MATERIAL TO PROCESS:
^^^^

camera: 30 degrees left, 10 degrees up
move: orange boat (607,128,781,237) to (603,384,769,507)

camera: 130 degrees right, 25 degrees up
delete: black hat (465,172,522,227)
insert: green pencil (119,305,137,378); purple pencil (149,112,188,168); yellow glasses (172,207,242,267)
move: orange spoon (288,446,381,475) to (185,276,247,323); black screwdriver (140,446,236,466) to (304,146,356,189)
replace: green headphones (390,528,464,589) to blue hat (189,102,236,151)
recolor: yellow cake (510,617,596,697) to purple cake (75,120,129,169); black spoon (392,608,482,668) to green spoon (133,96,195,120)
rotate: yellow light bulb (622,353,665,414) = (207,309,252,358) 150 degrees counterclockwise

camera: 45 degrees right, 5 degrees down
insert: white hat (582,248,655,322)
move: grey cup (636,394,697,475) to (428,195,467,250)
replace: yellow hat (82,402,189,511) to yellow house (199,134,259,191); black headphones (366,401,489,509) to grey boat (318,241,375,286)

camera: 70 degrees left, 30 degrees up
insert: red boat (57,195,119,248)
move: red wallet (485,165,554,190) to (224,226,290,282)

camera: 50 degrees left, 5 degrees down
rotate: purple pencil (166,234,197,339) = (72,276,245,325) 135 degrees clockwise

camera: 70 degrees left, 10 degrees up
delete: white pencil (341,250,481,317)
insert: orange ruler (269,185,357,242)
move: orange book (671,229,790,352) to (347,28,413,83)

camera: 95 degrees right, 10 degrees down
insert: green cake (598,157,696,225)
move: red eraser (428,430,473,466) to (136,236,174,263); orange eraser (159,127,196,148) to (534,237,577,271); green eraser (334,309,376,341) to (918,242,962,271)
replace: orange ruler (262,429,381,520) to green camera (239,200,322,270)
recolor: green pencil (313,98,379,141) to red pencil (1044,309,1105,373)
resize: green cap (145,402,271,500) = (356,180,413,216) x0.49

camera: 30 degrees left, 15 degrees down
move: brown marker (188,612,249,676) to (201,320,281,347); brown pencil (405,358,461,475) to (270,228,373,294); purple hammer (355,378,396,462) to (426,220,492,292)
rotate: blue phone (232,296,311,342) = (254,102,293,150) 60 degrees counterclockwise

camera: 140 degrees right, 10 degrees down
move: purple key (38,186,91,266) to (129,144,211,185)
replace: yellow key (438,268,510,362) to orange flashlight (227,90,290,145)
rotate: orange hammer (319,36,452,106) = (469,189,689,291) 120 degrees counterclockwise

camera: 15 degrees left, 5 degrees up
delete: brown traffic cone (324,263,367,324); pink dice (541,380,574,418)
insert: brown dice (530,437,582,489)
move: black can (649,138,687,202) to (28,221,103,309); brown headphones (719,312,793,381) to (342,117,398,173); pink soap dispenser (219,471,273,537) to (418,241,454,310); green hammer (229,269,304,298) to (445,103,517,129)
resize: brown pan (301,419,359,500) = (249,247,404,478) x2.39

^^^^

Pick out the lines above that hold the string "right" and show them.

camera: 130 degrees right, 25 degrees up
camera: 45 degrees right, 5 degrees down
camera: 95 degrees right, 10 degrees down
camera: 140 degrees right, 10 degrees down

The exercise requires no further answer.